## What you have to do
Only the stretch of the listing below that runs from the line with "black traffic cone: 0 -> 3" through the line with "yellow traffic cone: 3 -> 0" is to be printed, exactly and with both ends.

START Records to process

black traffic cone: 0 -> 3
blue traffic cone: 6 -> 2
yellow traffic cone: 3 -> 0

END Records to process
START Records to process

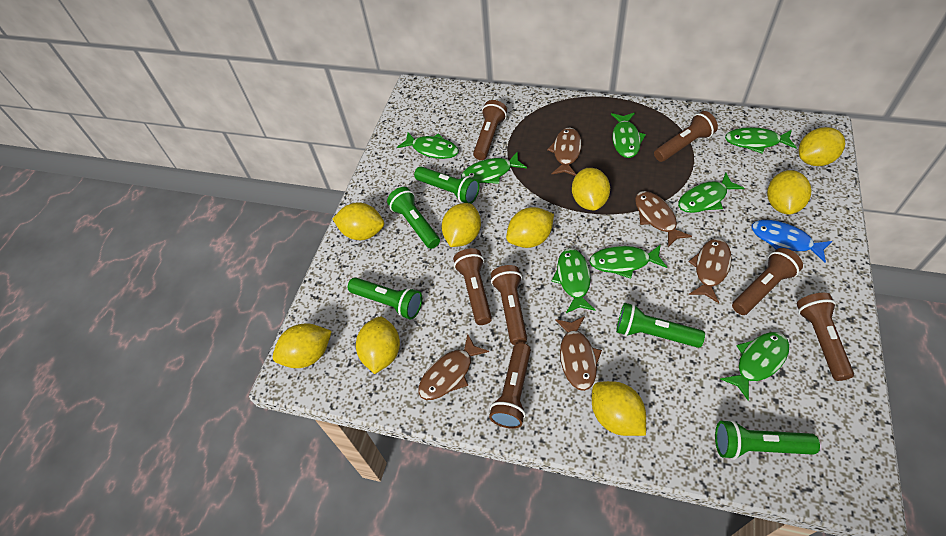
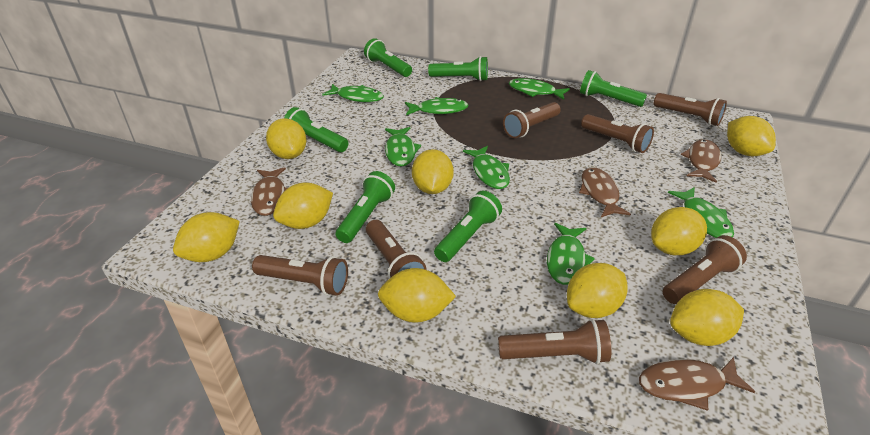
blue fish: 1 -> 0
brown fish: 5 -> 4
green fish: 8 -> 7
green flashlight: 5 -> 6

END Records to process

## Solution to this exercise
black traffic cone: 0 -> 3
blue traffic cone: 6 -> 2
yellow traffic cone: 3 -> 0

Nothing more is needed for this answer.